PROBLEM DESCRIPTION — Count the lines below that hold the string "spoon". Give only that number.

RECORDED INFORMATION —

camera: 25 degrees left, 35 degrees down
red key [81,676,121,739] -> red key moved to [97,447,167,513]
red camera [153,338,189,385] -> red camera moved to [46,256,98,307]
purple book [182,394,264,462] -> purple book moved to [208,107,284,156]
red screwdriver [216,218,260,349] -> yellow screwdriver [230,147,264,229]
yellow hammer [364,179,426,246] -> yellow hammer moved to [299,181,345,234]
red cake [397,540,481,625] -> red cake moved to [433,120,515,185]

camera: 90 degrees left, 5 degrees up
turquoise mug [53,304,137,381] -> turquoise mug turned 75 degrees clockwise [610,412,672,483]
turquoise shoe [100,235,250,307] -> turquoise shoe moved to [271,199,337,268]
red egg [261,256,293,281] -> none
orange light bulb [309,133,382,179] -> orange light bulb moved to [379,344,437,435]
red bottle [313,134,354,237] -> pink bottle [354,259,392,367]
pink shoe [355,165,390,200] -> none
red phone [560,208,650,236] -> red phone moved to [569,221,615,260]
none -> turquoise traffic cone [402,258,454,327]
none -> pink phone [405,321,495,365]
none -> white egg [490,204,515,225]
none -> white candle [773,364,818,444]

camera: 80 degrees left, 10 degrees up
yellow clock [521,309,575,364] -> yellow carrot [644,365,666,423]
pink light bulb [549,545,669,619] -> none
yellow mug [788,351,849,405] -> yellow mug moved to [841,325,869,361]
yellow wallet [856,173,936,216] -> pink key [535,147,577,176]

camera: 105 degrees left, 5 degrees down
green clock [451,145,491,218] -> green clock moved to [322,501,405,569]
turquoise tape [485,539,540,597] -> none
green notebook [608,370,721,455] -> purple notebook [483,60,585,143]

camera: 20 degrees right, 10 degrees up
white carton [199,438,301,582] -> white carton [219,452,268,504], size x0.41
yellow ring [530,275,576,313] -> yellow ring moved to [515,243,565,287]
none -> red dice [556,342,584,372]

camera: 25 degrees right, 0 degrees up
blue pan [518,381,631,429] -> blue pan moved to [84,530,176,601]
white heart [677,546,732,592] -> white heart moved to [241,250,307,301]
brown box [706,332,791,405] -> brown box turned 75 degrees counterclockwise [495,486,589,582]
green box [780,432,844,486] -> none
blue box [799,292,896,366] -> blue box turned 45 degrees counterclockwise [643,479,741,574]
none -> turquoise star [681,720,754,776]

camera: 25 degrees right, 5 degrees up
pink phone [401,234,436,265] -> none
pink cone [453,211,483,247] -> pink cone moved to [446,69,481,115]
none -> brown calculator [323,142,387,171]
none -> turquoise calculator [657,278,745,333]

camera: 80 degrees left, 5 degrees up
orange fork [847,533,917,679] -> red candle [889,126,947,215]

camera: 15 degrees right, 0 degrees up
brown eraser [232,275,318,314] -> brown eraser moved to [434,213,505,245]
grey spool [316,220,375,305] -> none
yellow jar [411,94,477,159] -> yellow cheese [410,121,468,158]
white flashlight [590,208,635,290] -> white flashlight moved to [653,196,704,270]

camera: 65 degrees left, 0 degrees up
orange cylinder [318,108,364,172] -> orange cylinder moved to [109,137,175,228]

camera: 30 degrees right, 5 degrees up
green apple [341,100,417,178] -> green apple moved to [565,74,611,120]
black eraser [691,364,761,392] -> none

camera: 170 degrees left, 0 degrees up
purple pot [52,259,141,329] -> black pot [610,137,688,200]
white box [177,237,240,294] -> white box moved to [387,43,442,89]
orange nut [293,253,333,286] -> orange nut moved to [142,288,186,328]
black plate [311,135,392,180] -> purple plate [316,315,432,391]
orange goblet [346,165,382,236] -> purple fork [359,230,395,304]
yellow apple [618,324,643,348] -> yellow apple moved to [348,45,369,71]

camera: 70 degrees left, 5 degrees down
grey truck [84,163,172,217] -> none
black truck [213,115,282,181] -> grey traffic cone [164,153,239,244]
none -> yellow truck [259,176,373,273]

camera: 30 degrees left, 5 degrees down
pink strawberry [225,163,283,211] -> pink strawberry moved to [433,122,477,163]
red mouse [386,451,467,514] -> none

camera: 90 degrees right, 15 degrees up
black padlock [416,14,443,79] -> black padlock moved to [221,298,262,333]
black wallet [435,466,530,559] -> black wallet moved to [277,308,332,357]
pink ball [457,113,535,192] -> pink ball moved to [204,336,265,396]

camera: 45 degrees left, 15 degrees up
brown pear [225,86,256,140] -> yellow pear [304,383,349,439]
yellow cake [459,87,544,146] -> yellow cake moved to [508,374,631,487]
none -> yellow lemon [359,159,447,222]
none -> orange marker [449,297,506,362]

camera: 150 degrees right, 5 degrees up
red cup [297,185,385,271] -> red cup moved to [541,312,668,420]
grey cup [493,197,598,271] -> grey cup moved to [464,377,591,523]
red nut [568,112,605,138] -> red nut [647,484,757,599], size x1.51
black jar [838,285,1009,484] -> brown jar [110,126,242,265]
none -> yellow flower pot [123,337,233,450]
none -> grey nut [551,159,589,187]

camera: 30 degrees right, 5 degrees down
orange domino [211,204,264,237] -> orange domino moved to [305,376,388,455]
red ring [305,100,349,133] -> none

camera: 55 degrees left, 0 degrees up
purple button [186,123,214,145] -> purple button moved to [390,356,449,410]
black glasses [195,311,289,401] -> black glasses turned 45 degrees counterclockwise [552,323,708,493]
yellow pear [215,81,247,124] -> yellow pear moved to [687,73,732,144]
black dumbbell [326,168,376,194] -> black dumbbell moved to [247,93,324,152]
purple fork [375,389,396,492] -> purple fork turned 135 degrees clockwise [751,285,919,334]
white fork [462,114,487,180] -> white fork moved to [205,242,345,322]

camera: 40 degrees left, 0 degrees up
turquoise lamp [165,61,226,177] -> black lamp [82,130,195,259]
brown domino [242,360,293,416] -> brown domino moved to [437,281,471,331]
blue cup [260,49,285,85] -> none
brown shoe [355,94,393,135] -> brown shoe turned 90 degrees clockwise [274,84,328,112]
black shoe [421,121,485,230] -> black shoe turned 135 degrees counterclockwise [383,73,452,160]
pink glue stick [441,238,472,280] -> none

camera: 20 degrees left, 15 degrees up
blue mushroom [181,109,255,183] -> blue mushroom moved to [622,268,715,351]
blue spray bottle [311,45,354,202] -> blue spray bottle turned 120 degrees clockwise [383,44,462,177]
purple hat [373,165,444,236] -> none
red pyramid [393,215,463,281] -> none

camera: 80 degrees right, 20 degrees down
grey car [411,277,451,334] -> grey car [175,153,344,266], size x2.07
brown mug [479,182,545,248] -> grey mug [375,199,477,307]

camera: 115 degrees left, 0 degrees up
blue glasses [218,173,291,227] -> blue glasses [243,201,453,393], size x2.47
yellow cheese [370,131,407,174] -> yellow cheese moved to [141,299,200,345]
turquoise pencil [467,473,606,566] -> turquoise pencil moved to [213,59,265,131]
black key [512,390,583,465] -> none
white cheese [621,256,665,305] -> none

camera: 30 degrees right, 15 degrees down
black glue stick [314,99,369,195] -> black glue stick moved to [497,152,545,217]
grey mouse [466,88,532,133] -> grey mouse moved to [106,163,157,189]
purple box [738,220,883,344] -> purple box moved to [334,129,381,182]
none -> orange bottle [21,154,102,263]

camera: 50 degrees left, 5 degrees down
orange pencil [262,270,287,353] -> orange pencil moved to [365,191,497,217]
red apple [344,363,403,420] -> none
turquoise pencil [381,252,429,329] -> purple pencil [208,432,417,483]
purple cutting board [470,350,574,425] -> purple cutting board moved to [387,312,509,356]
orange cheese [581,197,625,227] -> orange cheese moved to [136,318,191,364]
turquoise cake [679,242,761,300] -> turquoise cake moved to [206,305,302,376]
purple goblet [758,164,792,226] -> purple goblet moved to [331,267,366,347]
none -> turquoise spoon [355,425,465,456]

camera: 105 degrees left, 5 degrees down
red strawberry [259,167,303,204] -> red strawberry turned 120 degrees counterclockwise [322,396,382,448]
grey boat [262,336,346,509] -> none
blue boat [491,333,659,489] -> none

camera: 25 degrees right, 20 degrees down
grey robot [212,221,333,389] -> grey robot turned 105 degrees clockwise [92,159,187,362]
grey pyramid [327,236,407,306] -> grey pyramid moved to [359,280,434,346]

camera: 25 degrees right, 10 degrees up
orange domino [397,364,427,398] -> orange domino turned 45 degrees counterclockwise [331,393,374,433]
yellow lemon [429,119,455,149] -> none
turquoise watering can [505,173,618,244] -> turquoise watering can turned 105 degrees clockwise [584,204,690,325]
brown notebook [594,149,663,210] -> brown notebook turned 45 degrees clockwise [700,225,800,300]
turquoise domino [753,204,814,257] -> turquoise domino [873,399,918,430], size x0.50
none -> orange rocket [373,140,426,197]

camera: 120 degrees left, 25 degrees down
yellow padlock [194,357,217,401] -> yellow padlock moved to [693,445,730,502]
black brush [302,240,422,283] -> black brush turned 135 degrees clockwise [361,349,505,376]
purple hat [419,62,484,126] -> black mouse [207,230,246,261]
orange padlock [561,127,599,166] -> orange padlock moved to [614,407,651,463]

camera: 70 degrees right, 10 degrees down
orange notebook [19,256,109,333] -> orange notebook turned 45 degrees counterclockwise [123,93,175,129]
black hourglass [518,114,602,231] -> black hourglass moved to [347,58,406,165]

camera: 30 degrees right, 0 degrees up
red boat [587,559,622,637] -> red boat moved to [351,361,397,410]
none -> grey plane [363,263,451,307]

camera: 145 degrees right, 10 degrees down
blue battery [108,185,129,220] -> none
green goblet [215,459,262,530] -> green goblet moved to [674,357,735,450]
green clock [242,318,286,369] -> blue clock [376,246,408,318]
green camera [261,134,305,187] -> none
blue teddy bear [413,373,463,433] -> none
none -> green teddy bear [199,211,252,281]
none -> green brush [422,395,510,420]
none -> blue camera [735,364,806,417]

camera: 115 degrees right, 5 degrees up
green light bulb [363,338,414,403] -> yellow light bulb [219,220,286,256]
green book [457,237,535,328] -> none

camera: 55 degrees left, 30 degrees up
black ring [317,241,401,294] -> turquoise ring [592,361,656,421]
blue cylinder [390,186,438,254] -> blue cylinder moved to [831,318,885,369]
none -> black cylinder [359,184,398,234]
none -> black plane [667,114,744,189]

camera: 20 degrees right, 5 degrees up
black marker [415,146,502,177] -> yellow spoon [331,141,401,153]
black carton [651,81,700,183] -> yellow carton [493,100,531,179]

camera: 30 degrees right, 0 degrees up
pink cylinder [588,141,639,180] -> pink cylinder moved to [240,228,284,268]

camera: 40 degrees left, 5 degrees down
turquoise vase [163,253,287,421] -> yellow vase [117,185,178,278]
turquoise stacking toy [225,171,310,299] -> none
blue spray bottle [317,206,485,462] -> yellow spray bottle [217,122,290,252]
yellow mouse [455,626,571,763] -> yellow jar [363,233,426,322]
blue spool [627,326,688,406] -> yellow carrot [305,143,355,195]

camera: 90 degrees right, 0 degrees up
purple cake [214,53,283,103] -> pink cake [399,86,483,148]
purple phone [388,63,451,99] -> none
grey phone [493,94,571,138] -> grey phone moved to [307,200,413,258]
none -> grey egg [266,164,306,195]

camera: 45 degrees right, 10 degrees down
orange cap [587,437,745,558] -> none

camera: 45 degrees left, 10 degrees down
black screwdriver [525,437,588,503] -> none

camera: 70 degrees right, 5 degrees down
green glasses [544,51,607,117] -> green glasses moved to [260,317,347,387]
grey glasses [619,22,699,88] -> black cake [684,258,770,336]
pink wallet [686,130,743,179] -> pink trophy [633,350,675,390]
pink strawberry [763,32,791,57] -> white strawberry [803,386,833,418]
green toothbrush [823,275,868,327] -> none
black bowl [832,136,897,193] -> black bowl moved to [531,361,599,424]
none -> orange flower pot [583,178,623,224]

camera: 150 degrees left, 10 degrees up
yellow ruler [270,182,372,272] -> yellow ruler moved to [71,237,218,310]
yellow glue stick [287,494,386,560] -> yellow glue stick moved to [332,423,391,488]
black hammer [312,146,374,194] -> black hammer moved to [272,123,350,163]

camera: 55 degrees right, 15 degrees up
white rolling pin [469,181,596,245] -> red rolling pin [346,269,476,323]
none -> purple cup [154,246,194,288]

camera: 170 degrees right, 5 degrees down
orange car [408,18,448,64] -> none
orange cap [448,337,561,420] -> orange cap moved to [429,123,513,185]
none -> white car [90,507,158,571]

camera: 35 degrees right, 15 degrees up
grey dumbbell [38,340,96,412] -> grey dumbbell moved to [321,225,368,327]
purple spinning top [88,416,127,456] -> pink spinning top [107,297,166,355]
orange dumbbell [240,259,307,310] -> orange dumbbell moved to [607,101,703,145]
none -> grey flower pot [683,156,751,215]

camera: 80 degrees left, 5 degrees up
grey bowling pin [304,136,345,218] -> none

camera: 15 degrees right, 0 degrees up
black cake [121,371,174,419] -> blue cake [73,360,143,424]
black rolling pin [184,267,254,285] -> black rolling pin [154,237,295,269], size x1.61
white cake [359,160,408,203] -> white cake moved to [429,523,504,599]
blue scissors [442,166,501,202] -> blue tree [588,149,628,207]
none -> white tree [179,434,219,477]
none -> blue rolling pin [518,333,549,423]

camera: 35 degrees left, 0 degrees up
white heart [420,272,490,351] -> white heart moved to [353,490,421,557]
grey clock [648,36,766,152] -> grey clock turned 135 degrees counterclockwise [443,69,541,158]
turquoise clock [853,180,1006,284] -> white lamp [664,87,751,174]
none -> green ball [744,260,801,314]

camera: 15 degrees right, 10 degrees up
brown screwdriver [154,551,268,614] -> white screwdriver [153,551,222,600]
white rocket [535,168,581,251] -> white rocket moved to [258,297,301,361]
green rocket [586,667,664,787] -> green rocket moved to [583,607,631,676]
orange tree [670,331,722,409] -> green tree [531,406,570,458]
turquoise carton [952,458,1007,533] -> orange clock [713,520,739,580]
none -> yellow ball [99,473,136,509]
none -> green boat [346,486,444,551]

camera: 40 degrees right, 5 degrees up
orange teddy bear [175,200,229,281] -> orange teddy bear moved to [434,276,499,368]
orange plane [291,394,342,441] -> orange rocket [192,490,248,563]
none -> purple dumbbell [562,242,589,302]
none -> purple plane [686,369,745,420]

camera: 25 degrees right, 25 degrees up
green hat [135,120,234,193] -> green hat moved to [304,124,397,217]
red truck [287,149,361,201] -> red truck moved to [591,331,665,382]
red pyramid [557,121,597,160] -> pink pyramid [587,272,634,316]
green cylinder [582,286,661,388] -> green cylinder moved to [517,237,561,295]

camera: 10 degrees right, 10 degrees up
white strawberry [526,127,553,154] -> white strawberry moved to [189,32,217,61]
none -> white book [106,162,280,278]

SOLUTION BELOW — 2